◆ What you are asked to do
Your answer should consist solely of the lines from the one holding "D2: schottky SS14" through the final line of the entries, reproduced exactly and without pictures.
■ ■ ■ ■
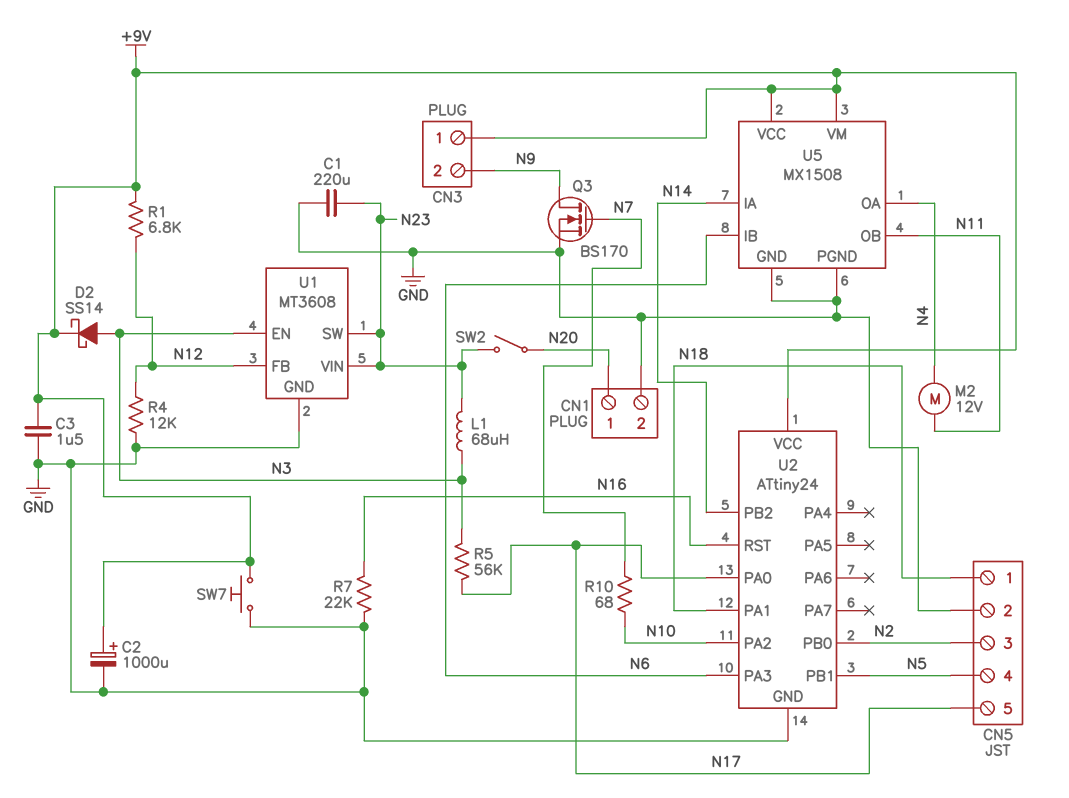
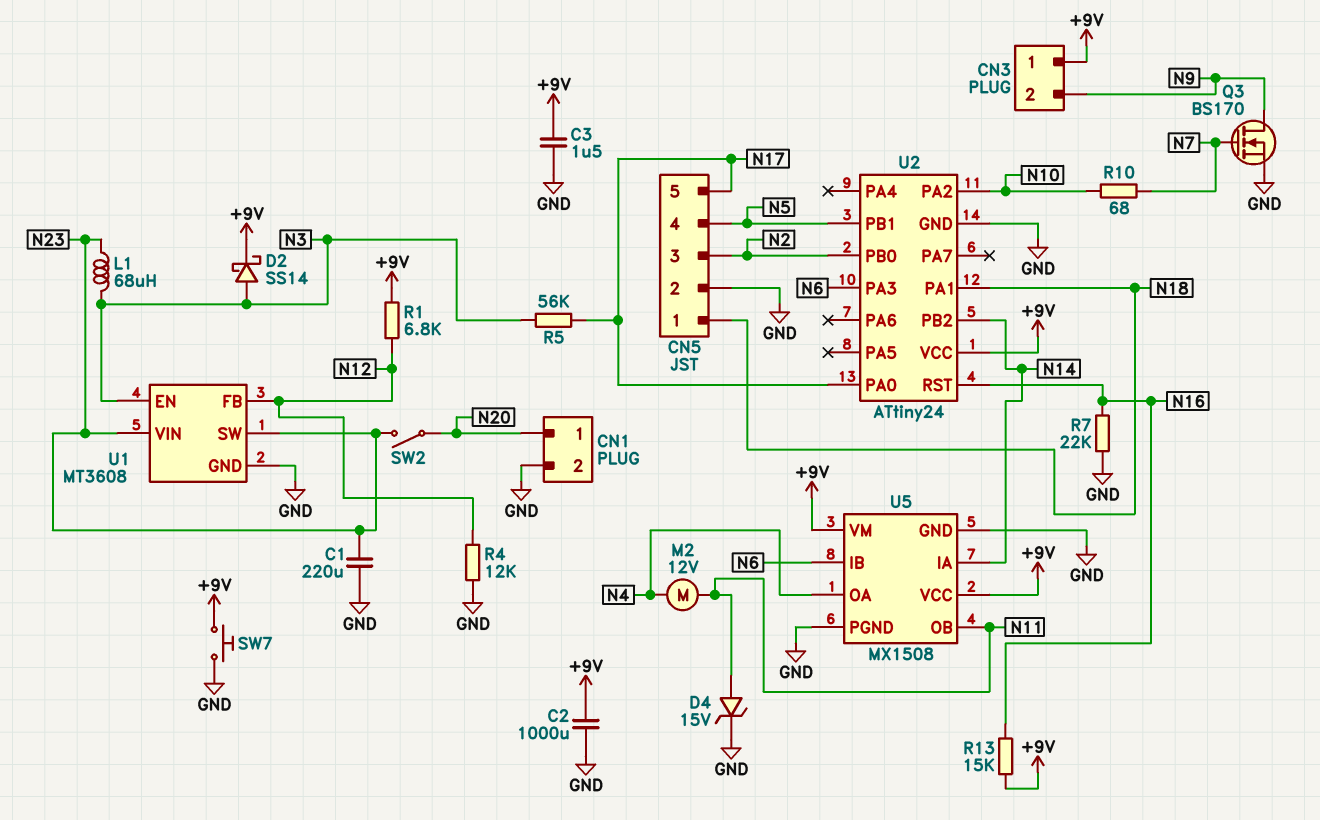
C2: 1000uF (plus +9V, minus GND) -> 1000uF (+9V, GND)
D4: none -> zener 15V (A N11, K GND)
R13: none -> 15k (+9V, N16)

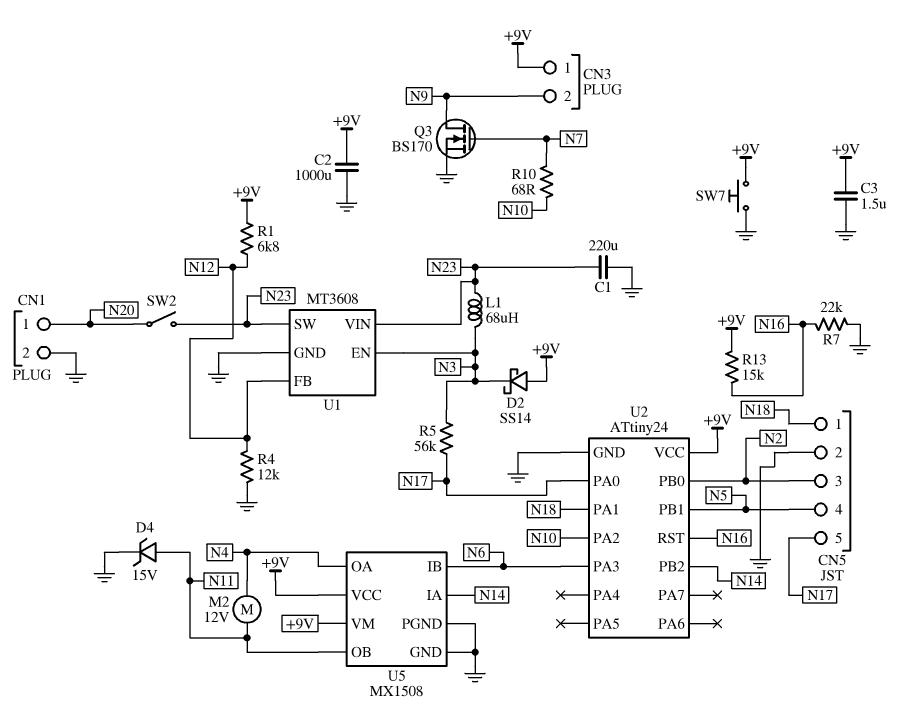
D2: schottky SS14 (A N3, K +9V) -> schottky SS14 (A +9V, K N3)

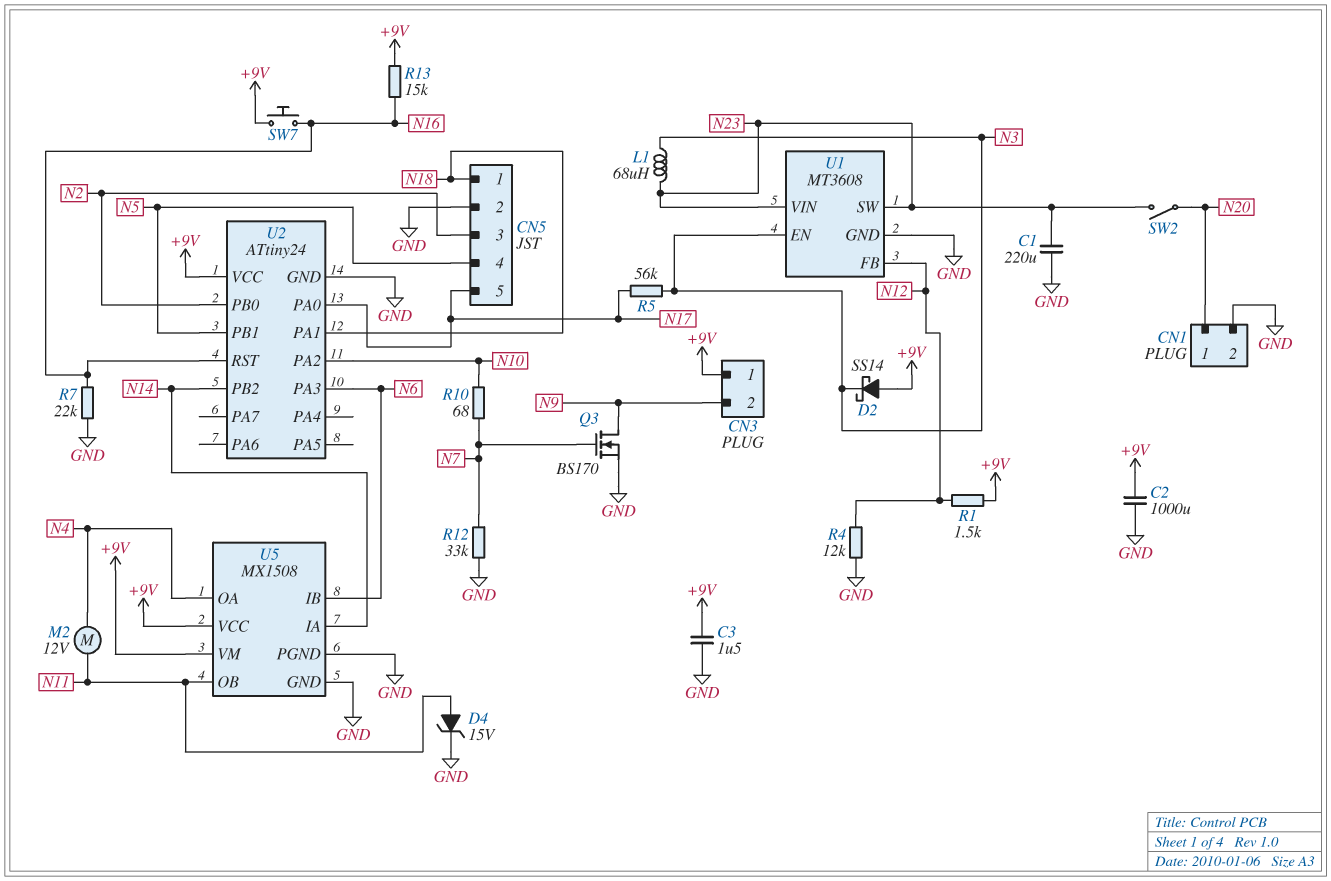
R1: 6.8k (+9V, N12) -> 1.5k (+9V, N12)
R12: none -> 33k (GND, N7)
SW7: button (+9V, GND) -> button (+9V, N16)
■ ■ ■ ■
◆ Answer box
D2: schottky SS14 (A N3, K +9V) -> schottky SS14 (A +9V, K N3)

R1: 6.8k (+9V, N12) -> 1.5k (+9V, N12)
R12: none -> 33k (GND, N7)
SW7: button (+9V, GND) -> button (+9V, N16)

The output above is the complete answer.